WRITTEN TASK ▸ Excluding any images, copy all of the lines below precisely as written.

____

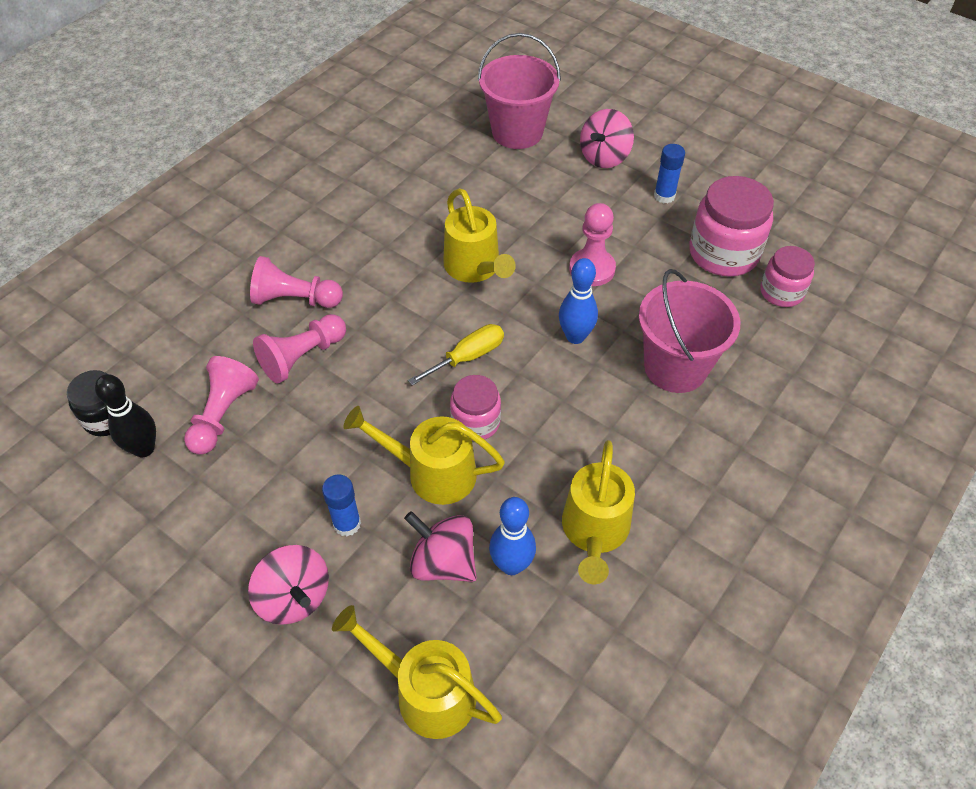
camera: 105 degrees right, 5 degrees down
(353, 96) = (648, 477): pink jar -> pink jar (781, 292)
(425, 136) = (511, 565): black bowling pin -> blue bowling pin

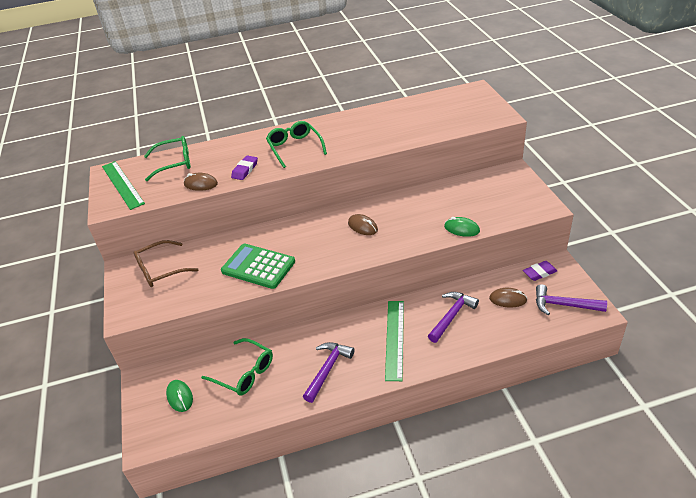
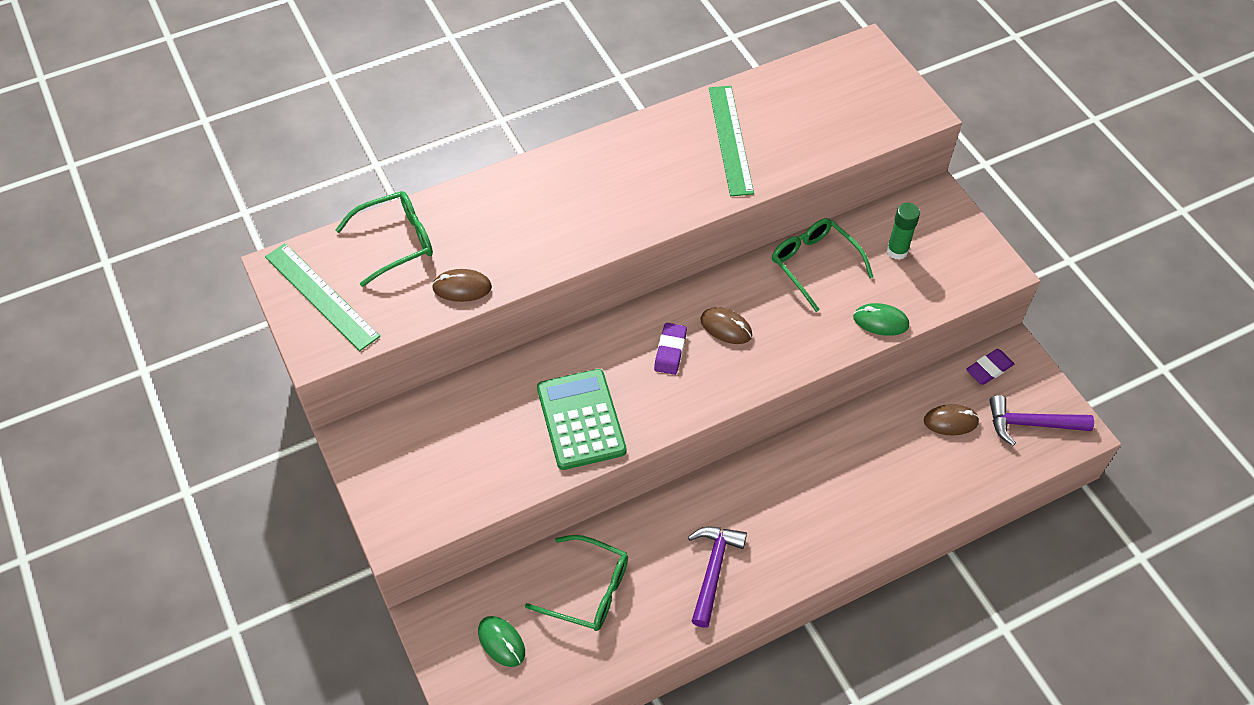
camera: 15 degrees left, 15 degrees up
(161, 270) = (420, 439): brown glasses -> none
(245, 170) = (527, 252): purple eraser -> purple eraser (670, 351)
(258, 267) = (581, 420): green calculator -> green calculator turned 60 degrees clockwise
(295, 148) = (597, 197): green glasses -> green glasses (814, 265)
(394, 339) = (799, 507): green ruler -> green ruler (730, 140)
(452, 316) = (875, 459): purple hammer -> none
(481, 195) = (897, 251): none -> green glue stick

____

SOLUTION ▸
camera: 105 degrees right, 5 degrees down
(353, 96) = (648, 477): pink jar -> pink jar (781, 292)
(425, 136) = (511, 565): black bowling pin -> blue bowling pin

camera: 15 degrees left, 15 degrees up
(161, 270) = (420, 439): brown glasses -> none
(245, 170) = (527, 252): purple eraser -> purple eraser (670, 351)
(258, 267) = (581, 420): green calculator -> green calculator turned 60 degrees clockwise
(295, 148) = (597, 197): green glasses -> green glasses (814, 265)
(394, 339) = (799, 507): green ruler -> green ruler (730, 140)
(452, 316) = (875, 459): purple hammer -> none
(481, 195) = (897, 251): none -> green glue stick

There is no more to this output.